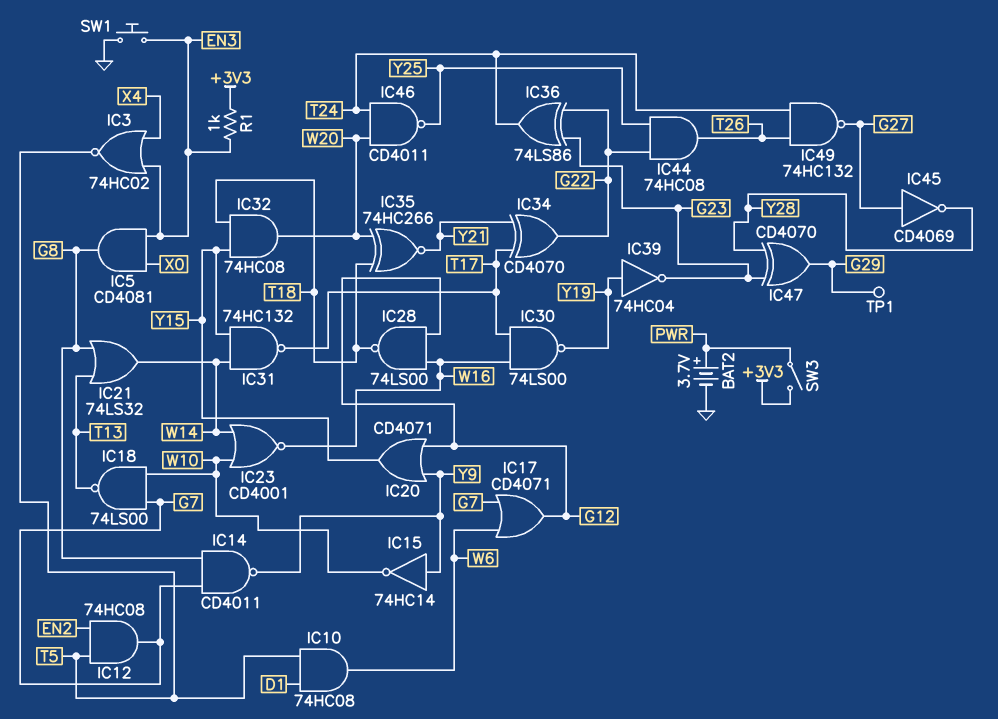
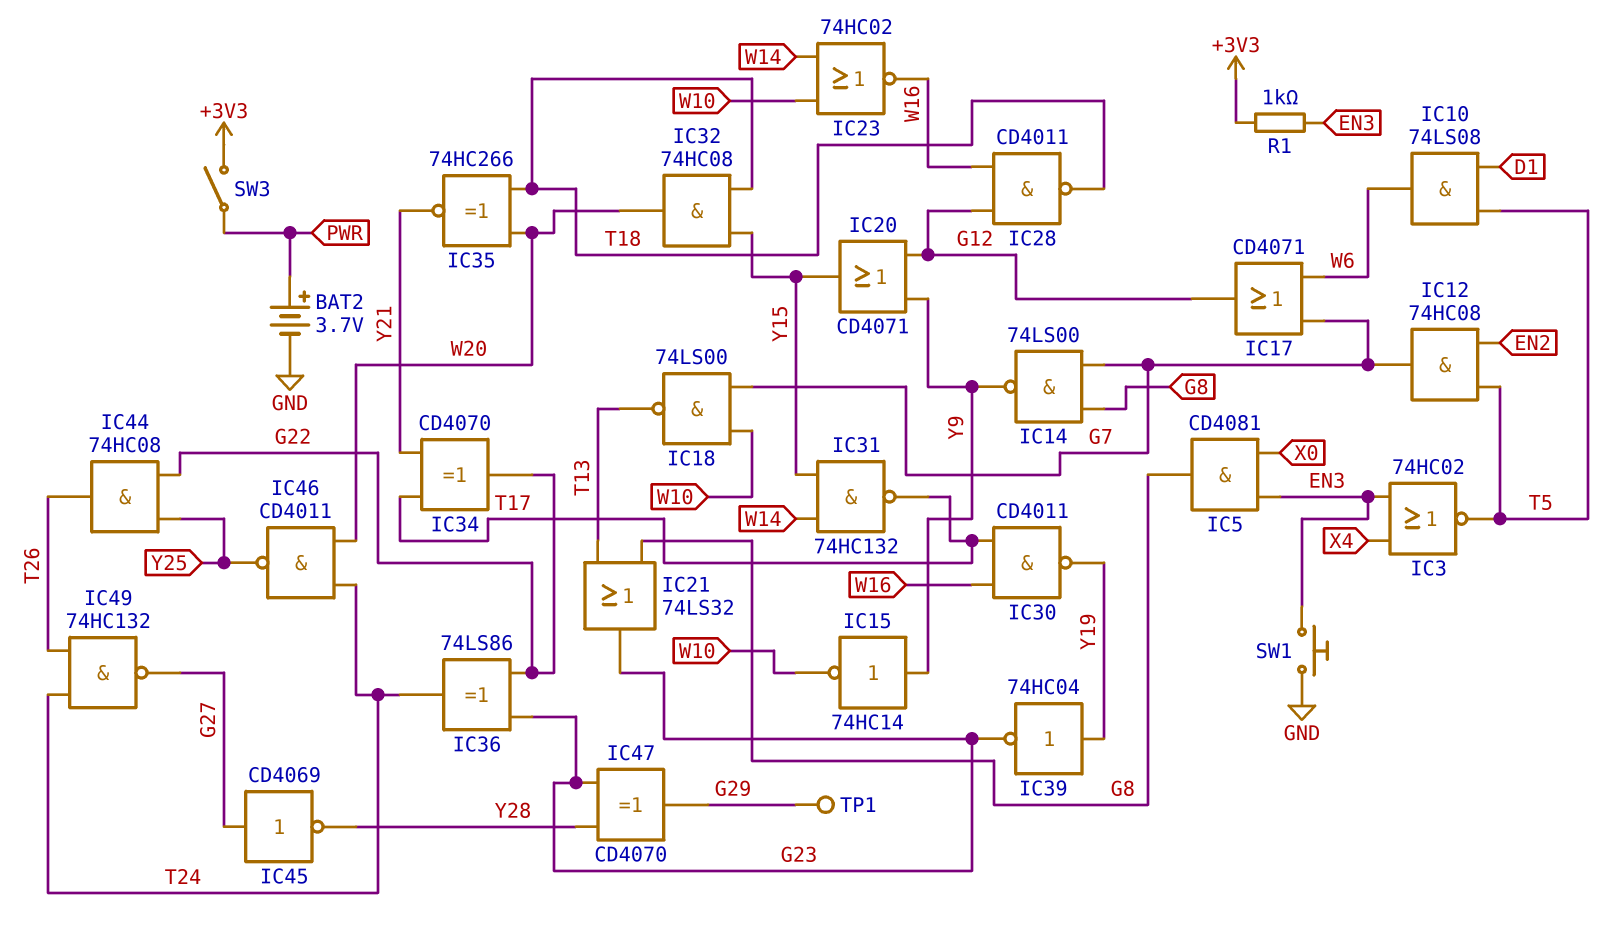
IC10: AND 74HC08 (in D1, in T5, out W6) -> AND 74LS08 (in D1, in T5, out W6)
IC14: NAND CD4011 (in G7, in G8, out Y9) -> NAND 74LS00 (in G7, in G8, out Y9)
IC21: OR 74LS32 (in G8, in T13, out W14) -> OR 74LS32 (in G8, in T13, out G23)
IC23: NOR CD4001 (in W10, in W14, out W16) -> NOR 74HC02 (in W10, in W14, out W16)
IC28: NAND 74LS00 (in G12, in W16, out T18) -> NAND CD4011 (in G12, in W16, out T18)
IC30: NAND 74LS00 (in T17, in W16, out Y19) -> NAND CD4011 (in T17, in W16, out Y19)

---------------

(WORK ITEM):
From the records above, copy every line that includes the word "NAND".

(COMPLETED TASK):
IC14: NAND CD4011 (in G7, in G8, out Y9) -> NAND 74LS00 (in G7, in G8, out Y9)
IC28: NAND 74LS00 (in G12, in W16, out T18) -> NAND CD4011 (in G12, in W16, out T18)
IC30: NAND 74LS00 (in T17, in W16, out Y19) -> NAND CD4011 (in T17, in W16, out Y19)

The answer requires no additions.